[Spatial edit records]

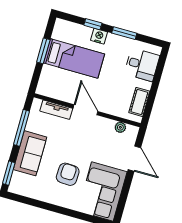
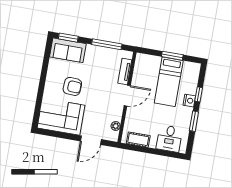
sofa: (30, 153) -> (68, 50), moved

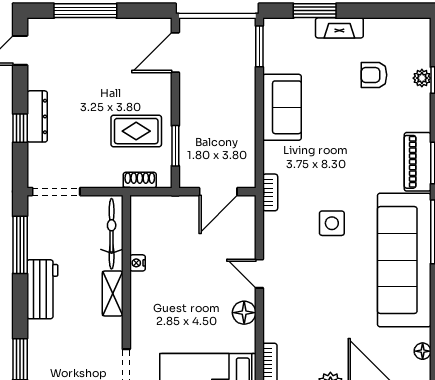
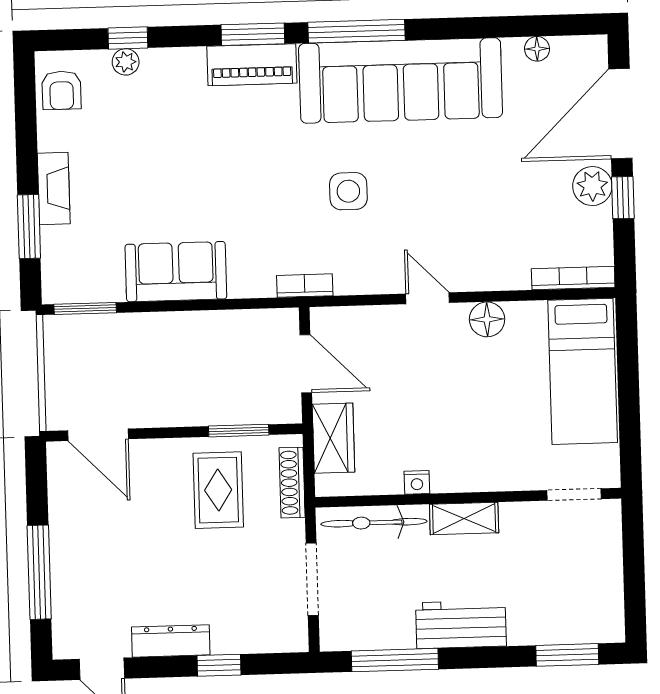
armchair: (374, 75) -> (62, 90), moved
dresser: (37, 116) -> (171, 641), moved
shoe rack: (140, 180) -> (292, 483), width x1.43
doorway: (56, 192) -> (312, 579), moved
wardrobe: (168, 208) -> (333, 438), added
door: (259, 274) -> (428, 298), swing flipped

__AIM OF THE TASK__. Only the records themselves, retyped exactly, belong in the answer; please leave all images behind.

__OUTPUT__.
sofa: (30, 153) -> (68, 50), moved

armchair: (374, 75) -> (62, 90), moved
dresser: (37, 116) -> (171, 641), moved
shoe rack: (140, 180) -> (292, 483), width x1.43
doorway: (56, 192) -> (312, 579), moved
wardrobe: (168, 208) -> (333, 438), added
door: (259, 274) -> (428, 298), swing flipped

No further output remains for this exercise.